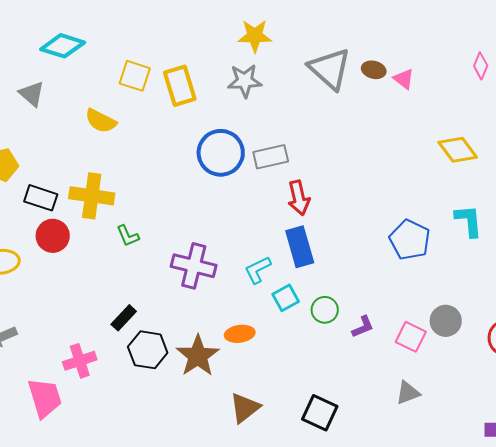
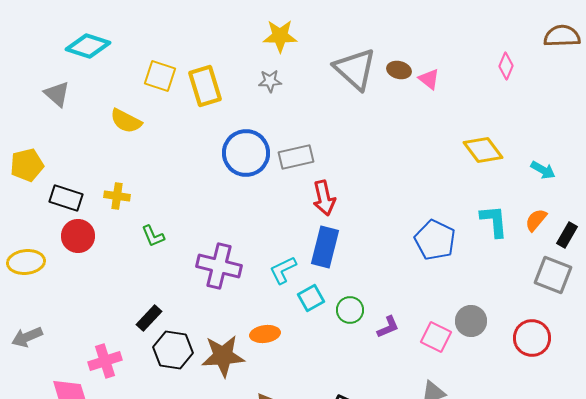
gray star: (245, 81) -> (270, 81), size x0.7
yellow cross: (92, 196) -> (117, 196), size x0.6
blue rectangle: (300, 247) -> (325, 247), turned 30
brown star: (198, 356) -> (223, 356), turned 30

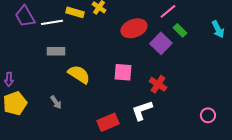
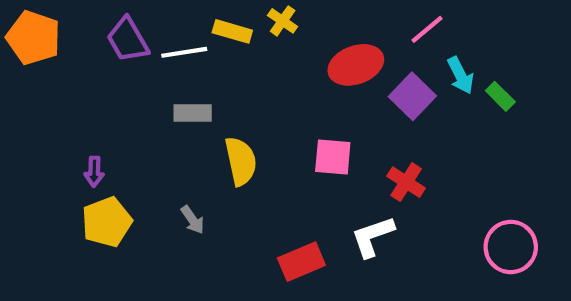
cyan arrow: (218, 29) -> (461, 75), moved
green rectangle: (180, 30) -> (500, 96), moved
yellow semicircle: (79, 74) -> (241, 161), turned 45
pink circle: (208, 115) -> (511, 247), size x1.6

◆ ◆ ◆

*Work instruction*:
From the records above, pull every line that has the string "size" and copy it.

*Expected answer*:
gray star: (245, 81) -> (270, 81), size x0.7
yellow cross: (92, 196) -> (117, 196), size x0.6
pink circle: (208, 115) -> (511, 247), size x1.6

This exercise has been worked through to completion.